▶ _DATASET EXCERPTS_
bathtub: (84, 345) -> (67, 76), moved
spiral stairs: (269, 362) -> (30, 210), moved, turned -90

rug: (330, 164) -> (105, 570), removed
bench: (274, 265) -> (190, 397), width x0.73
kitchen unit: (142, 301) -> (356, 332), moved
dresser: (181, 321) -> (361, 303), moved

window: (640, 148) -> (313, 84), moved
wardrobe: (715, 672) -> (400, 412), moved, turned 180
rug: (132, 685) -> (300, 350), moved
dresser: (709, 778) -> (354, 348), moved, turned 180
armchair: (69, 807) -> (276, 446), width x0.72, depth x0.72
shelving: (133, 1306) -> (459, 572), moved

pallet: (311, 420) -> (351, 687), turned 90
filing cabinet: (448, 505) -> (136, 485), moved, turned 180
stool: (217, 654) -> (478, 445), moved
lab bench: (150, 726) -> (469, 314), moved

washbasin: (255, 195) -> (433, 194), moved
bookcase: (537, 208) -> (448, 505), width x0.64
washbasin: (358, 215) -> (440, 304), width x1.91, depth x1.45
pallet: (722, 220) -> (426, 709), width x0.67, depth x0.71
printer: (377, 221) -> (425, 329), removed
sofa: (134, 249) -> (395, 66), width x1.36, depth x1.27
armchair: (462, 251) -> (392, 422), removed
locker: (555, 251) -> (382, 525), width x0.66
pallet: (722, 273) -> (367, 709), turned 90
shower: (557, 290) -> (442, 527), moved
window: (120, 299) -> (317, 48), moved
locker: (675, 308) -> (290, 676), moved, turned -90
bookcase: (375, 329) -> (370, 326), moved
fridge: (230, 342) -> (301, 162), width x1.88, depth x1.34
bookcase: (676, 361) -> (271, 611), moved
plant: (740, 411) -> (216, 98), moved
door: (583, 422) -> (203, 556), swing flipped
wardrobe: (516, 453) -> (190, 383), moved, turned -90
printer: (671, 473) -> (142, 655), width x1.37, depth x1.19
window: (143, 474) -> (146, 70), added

▶ _ACTION ITEM_
The entries above are to be transcribed in full and without error.

▶ _EXPECTED ANSWER_
bathtub: (84, 345) -> (67, 76), moved
spiral stairs: (269, 362) -> (30, 210), moved, turned -90

rug: (330, 164) -> (105, 570), removed
bench: (274, 265) -> (190, 397), width x0.73
kitchen unit: (142, 301) -> (356, 332), moved
dresser: (181, 321) -> (361, 303), moved

window: (640, 148) -> (313, 84), moved
wardrobe: (715, 672) -> (400, 412), moved, turned 180
rug: (132, 685) -> (300, 350), moved
dresser: (709, 778) -> (354, 348), moved, turned 180
armchair: (69, 807) -> (276, 446), width x0.72, depth x0.72
shelving: (133, 1306) -> (459, 572), moved

pallet: (311, 420) -> (351, 687), turned 90
filing cabinet: (448, 505) -> (136, 485), moved, turned 180
stool: (217, 654) -> (478, 445), moved
lab bench: (150, 726) -> (469, 314), moved

washbasin: (255, 195) -> (433, 194), moved
bookcase: (537, 208) -> (448, 505), width x0.64
washbasin: (358, 215) -> (440, 304), width x1.91, depth x1.45
pallet: (722, 220) -> (426, 709), width x0.67, depth x0.71
printer: (377, 221) -> (425, 329), removed
sofa: (134, 249) -> (395, 66), width x1.36, depth x1.27
armchair: (462, 251) -> (392, 422), removed
locker: (555, 251) -> (382, 525), width x0.66
pallet: (722, 273) -> (367, 709), turned 90
shower: (557, 290) -> (442, 527), moved
window: (120, 299) -> (317, 48), moved
locker: (675, 308) -> (290, 676), moved, turned -90
bookcase: (375, 329) -> (370, 326), moved
fridge: (230, 342) -> (301, 162), width x1.88, depth x1.34
bookcase: (676, 361) -> (271, 611), moved
plant: (740, 411) -> (216, 98), moved
door: (583, 422) -> (203, 556), swing flipped
wardrobe: (516, 453) -> (190, 383), moved, turned -90
printer: (671, 473) -> (142, 655), width x1.37, depth x1.19
window: (143, 474) -> (146, 70), added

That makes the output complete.